Instructions for the task:
Omit all pictures, then retype the data exactly as given.

....................

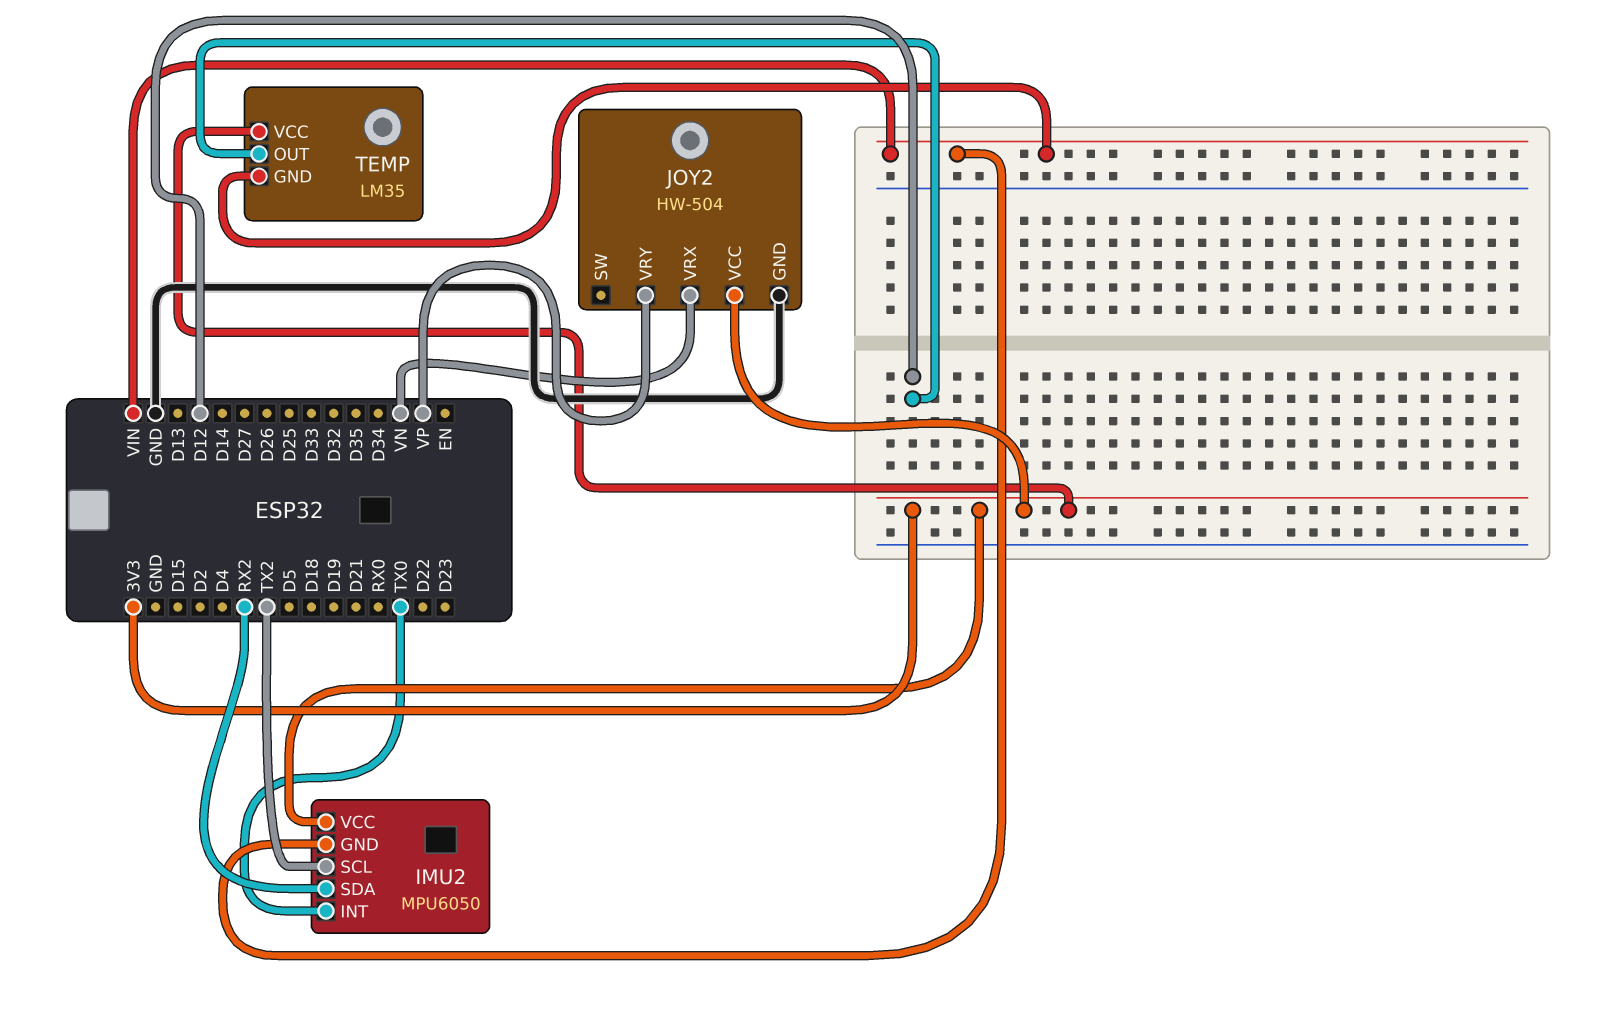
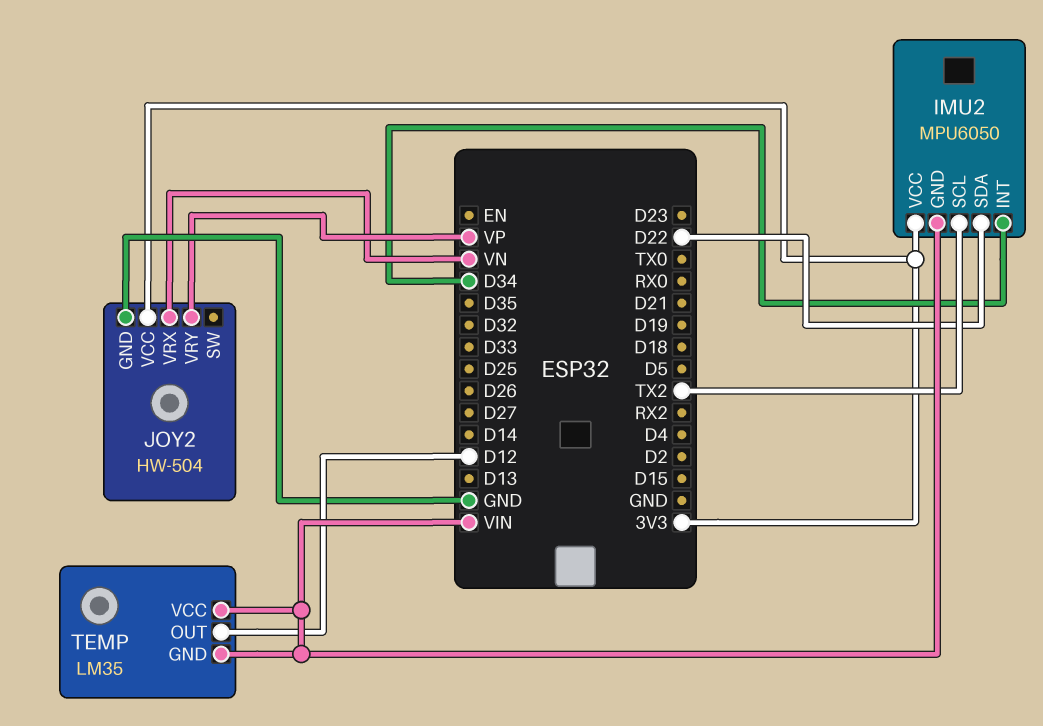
IMU2 pin INT: TX0 -> D34
IMU2 pin SDA: RX2 -> D22
TEMP pin VCC: 3V3 -> VIN

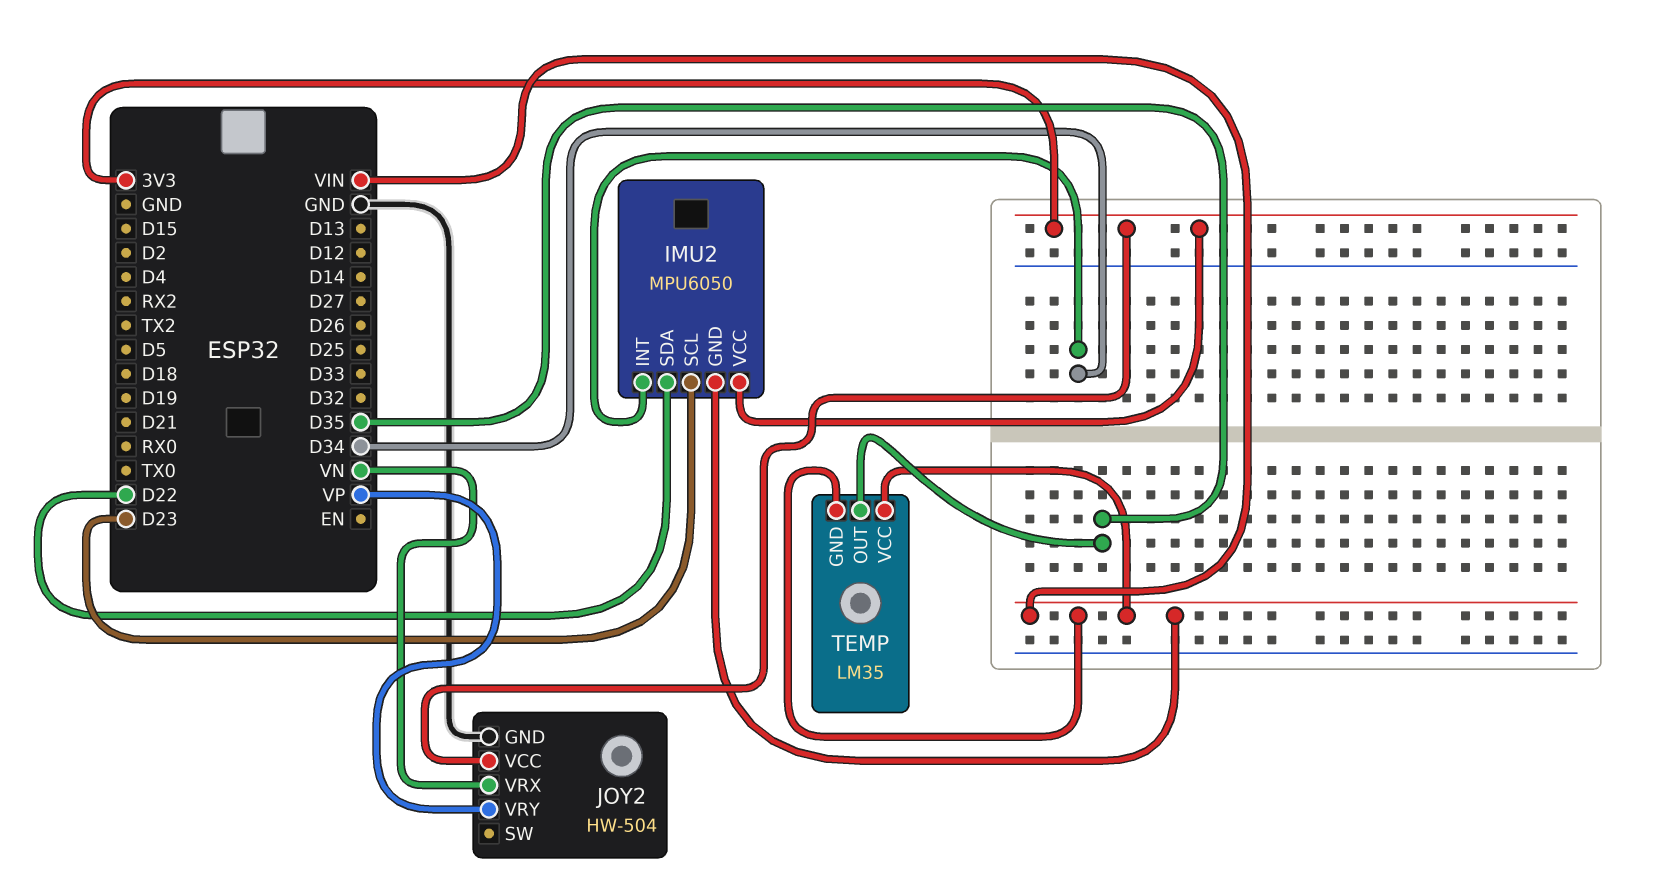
IMU2 pin SCL: TX2 -> D23
TEMP pin OUT: D12 -> D35

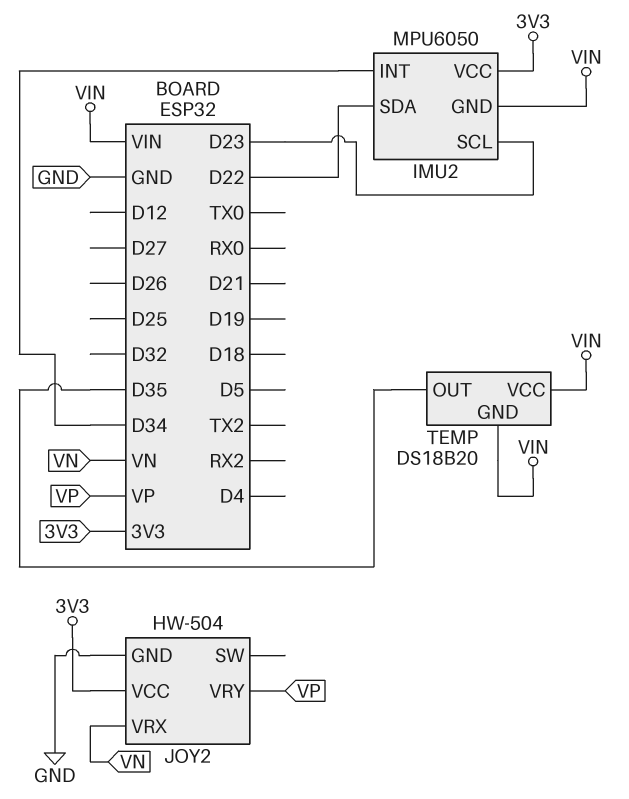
TEMP: LM35 -> DS18B20

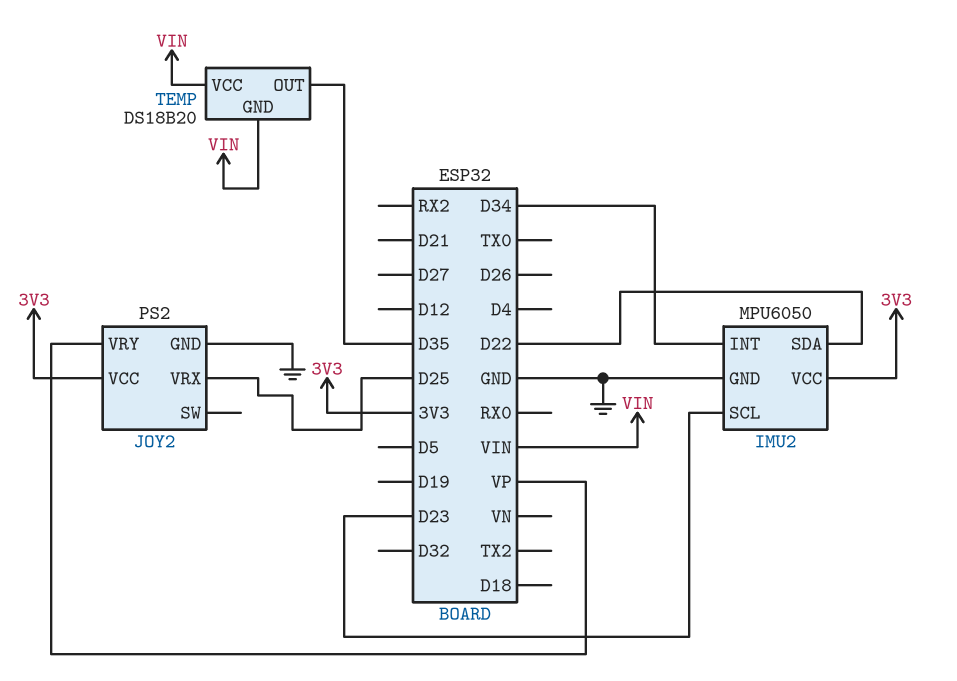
IMU2 pin GND: VIN -> GND
JOY2: HW-504 -> PS2
JOY2 pin VRX: VN -> D25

....................

Answer section:
IMU2 pin INT: TX0 -> D34
IMU2 pin SDA: RX2 -> D22
TEMP pin VCC: 3V3 -> VIN

IMU2 pin SCL: TX2 -> D23
TEMP pin OUT: D12 -> D35

TEMP: LM35 -> DS18B20

IMU2 pin GND: VIN -> GND
JOY2: HW-504 -> PS2
JOY2 pin VRX: VN -> D25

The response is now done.